Task brief: Output the listing exactly, without its pictures.

The input:
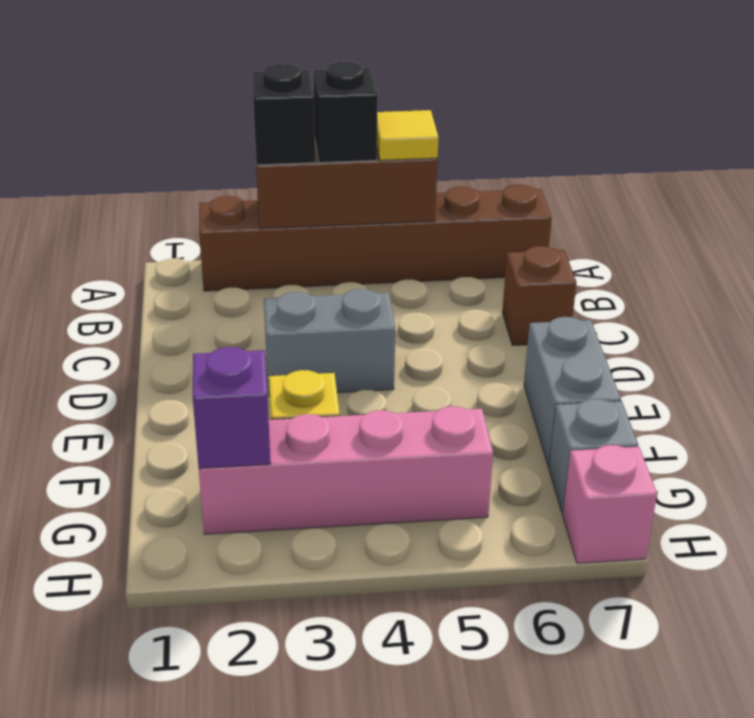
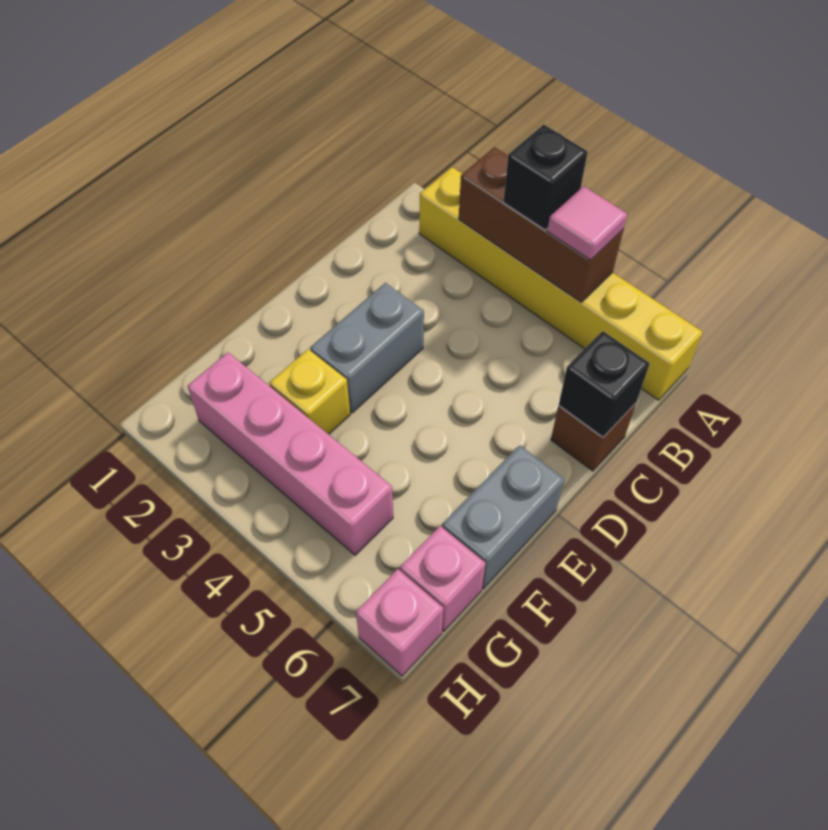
brown brick A2:A7 level 1 -> yellow brick A2:A7 level 1
black brick A3 level 3 -> black brick C7 level 2
yellow tile A5 level 3 -> pink tile A5 level 3
grey brick D3:D4 level 1 -> grey brick D3:E3 level 1
purple brick G2 level 2 -> none
grey brick G7 level 1 -> pink brick G7 level 1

Reply to the exercise:
brown brick A2:A7 level 1 -> yellow brick A2:A7 level 1
black brick A3 level 3 -> black brick C7 level 2
yellow tile A5 level 3 -> pink tile A5 level 3
grey brick D3:D4 level 1 -> grey brick D3:E3 level 1
purple brick G2 level 2 -> none
grey brick G7 level 1 -> pink brick G7 level 1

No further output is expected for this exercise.